Problem statement —
Reproduce every entry exactly as given.
== Segment start ==
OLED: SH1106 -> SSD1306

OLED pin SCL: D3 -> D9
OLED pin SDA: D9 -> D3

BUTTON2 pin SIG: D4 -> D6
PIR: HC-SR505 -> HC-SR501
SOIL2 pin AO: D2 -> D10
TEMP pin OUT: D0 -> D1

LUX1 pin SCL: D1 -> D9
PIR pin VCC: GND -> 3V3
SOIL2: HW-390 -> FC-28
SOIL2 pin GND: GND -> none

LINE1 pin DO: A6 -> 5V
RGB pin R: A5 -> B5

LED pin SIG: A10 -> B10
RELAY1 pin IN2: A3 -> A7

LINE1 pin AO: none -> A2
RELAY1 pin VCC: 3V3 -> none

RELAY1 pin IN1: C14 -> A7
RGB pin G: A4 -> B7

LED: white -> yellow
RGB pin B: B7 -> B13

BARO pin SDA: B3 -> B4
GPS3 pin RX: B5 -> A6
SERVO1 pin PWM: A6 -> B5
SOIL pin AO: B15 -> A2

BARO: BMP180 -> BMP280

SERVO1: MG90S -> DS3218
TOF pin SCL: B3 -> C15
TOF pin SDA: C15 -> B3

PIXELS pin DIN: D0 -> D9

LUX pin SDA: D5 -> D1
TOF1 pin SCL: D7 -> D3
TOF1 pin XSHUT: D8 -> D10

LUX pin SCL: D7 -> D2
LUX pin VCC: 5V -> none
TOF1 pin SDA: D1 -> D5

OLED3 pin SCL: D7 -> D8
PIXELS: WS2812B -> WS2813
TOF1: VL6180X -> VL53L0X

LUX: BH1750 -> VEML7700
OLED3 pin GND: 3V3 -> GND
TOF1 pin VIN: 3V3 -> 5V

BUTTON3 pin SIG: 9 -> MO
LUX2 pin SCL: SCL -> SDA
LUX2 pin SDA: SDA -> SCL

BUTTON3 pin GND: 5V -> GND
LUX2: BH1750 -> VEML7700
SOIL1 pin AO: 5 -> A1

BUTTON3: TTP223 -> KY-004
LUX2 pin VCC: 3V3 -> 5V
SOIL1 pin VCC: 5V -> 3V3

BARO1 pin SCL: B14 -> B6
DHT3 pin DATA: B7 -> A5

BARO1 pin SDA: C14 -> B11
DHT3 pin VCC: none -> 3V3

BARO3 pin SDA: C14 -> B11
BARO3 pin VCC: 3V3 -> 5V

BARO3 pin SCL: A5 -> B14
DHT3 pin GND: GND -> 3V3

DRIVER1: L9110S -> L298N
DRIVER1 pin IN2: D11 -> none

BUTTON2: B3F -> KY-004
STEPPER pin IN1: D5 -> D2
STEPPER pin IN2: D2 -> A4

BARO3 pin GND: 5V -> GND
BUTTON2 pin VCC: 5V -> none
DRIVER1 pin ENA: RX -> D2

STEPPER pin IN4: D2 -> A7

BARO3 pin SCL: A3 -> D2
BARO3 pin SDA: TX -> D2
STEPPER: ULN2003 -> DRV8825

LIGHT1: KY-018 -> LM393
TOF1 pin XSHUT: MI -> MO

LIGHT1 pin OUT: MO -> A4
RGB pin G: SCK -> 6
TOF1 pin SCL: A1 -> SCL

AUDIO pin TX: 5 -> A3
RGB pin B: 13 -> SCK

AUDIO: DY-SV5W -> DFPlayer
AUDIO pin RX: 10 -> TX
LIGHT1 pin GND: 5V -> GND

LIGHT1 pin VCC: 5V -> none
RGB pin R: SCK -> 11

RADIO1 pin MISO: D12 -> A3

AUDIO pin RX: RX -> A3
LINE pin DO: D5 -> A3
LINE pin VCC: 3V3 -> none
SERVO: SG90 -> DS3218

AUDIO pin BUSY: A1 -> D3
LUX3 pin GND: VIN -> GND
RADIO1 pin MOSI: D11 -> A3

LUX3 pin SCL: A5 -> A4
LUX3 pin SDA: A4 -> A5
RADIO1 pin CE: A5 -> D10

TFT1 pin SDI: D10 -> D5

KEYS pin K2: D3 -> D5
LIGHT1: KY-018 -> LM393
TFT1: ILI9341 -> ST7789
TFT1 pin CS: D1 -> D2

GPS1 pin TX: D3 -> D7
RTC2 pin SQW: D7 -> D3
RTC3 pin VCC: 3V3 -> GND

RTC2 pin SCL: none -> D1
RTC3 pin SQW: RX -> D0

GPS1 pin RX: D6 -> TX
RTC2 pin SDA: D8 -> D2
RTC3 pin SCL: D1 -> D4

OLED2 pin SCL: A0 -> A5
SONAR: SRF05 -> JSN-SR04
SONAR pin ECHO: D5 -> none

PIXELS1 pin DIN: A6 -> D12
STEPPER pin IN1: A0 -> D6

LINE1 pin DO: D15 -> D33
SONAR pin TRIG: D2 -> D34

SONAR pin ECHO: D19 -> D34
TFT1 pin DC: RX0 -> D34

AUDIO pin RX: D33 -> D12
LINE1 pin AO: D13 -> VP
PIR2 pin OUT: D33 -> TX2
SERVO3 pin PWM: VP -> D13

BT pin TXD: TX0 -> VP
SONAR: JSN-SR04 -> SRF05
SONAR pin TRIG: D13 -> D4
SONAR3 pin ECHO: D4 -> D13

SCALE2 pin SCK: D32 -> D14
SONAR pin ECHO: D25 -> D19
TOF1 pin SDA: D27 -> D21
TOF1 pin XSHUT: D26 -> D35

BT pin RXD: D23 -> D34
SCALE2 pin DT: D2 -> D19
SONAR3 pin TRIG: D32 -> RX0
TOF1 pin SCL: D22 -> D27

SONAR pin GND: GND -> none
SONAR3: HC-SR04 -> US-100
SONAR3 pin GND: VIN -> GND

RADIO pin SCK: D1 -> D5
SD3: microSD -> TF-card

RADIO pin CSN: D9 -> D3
== Segment end ==
Answer to this exercise —
OLED: SH1106 -> SSD1306

OLED pin SCL: D3 -> D9
OLED pin SDA: D9 -> D3

BUTTON2 pin SIG: D4 -> D6
PIR: HC-SR505 -> HC-SR501
SOIL2 pin AO: D2 -> D10
TEMP pin OUT: D0 -> D1

LUX1 pin SCL: D1 -> D9
PIR pin VCC: GND -> 3V3
SOIL2: HW-390 -> FC-28
SOIL2 pin GND: GND -> none

LINE1 pin DO: A6 -> 5V
RGB pin R: A5 -> B5

LED pin SIG: A10 -> B10
RELAY1 pin IN2: A3 -> A7

LINE1 pin AO: none -> A2
RELAY1 pin VCC: 3V3 -> none

RELAY1 pin IN1: C14 -> A7
RGB pin G: A4 -> B7

LED: white -> yellow
RGB pin B: B7 -> B13

BARO pin SDA: B3 -> B4
GPS3 pin RX: B5 -> A6
SERVO1 pin PWM: A6 -> B5
SOIL pin AO: B15 -> A2

BARO: BMP180 -> BMP280

SERVO1: MG90S -> DS3218
TOF pin SCL: B3 -> C15
TOF pin SDA: C15 -> B3

PIXELS pin DIN: D0 -> D9

LUX pin SDA: D5 -> D1
TOF1 pin SCL: D7 -> D3
TOF1 pin XSHUT: D8 -> D10

LUX pin SCL: D7 -> D2
LUX pin VCC: 5V -> none
TOF1 pin SDA: D1 -> D5

OLED3 pin SCL: D7 -> D8
PIXELS: WS2812B -> WS2813
TOF1: VL6180X -> VL53L0X

LUX: BH1750 -> VEML7700
OLED3 pin GND: 3V3 -> GND
TOF1 pin VIN: 3V3 -> 5V

BUTTON3 pin SIG: 9 -> MO
LUX2 pin SCL: SCL -> SDA
LUX2 pin SDA: SDA -> SCL

BUTTON3 pin GND: 5V -> GND
LUX2: BH1750 -> VEML7700
SOIL1 pin AO: 5 -> A1

BUTTON3: TTP223 -> KY-004
LUX2 pin VCC: 3V3 -> 5V
SOIL1 pin VCC: 5V -> 3V3

BARO1 pin SCL: B14 -> B6
DHT3 pin DATA: B7 -> A5

BARO1 pin SDA: C14 -> B11
DHT3 pin VCC: none -> 3V3

BARO3 pin SDA: C14 -> B11
BARO3 pin VCC: 3V3 -> 5V

BARO3 pin SCL: A5 -> B14
DHT3 pin GND: GND -> 3V3

DRIVER1: L9110S -> L298N
DRIVER1 pin IN2: D11 -> none

BUTTON2: B3F -> KY-004
STEPPER pin IN1: D5 -> D2
STEPPER pin IN2: D2 -> A4

BARO3 pin GND: 5V -> GND
BUTTON2 pin VCC: 5V -> none
DRIVER1 pin ENA: RX -> D2

STEPPER pin IN4: D2 -> A7

BARO3 pin SCL: A3 -> D2
BARO3 pin SDA: TX -> D2
STEPPER: ULN2003 -> DRV8825

LIGHT1: KY-018 -> LM393
TOF1 pin XSHUT: MI -> MO

LIGHT1 pin OUT: MO -> A4
RGB pin G: SCK -> 6
TOF1 pin SCL: A1 -> SCL

AUDIO pin TX: 5 -> A3
RGB pin B: 13 -> SCK

AUDIO: DY-SV5W -> DFPlayer
AUDIO pin RX: 10 -> TX
LIGHT1 pin GND: 5V -> GND

LIGHT1 pin VCC: 5V -> none
RGB pin R: SCK -> 11

RADIO1 pin MISO: D12 -> A3

AUDIO pin RX: RX -> A3
LINE pin DO: D5 -> A3
LINE pin VCC: 3V3 -> none
SERVO: SG90 -> DS3218

AUDIO pin BUSY: A1 -> D3
LUX3 pin GND: VIN -> GND
RADIO1 pin MOSI: D11 -> A3

LUX3 pin SCL: A5 -> A4
LUX3 pin SDA: A4 -> A5
RADIO1 pin CE: A5 -> D10

TFT1 pin SDI: D10 -> D5

KEYS pin K2: D3 -> D5
LIGHT1: KY-018 -> LM393
TFT1: ILI9341 -> ST7789
TFT1 pin CS: D1 -> D2

GPS1 pin TX: D3 -> D7
RTC2 pin SQW: D7 -> D3
RTC3 pin VCC: 3V3 -> GND

RTC2 pin SCL: none -> D1
RTC3 pin SQW: RX -> D0

GPS1 pin RX: D6 -> TX
RTC2 pin SDA: D8 -> D2
RTC3 pin SCL: D1 -> D4

OLED2 pin SCL: A0 -> A5
SONAR: SRF05 -> JSN-SR04
SONAR pin ECHO: D5 -> none

PIXELS1 pin DIN: A6 -> D12
STEPPER pin IN1: A0 -> D6

LINE1 pin DO: D15 -> D33
SONAR pin TRIG: D2 -> D34

SONAR pin ECHO: D19 -> D34
TFT1 pin DC: RX0 -> D34

AUDIO pin RX: D33 -> D12
LINE1 pin AO: D13 -> VP
PIR2 pin OUT: D33 -> TX2
SERVO3 pin PWM: VP -> D13

BT pin TXD: TX0 -> VP
SONAR: JSN-SR04 -> SRF05
SONAR pin TRIG: D13 -> D4
SONAR3 pin ECHO: D4 -> D13

SCALE2 pin SCK: D32 -> D14
SONAR pin ECHO: D25 -> D19
TOF1 pin SDA: D27 -> D21
TOF1 pin XSHUT: D26 -> D35

BT pin RXD: D23 -> D34
SCALE2 pin DT: D2 -> D19
SONAR3 pin TRIG: D32 -> RX0
TOF1 pin SCL: D22 -> D27

SONAR pin GND: GND -> none
SONAR3: HC-SR04 -> US-100
SONAR3 pin GND: VIN -> GND

RADIO pin SCK: D1 -> D5
SD3: microSD -> TF-card

RADIO pin CSN: D9 -> D3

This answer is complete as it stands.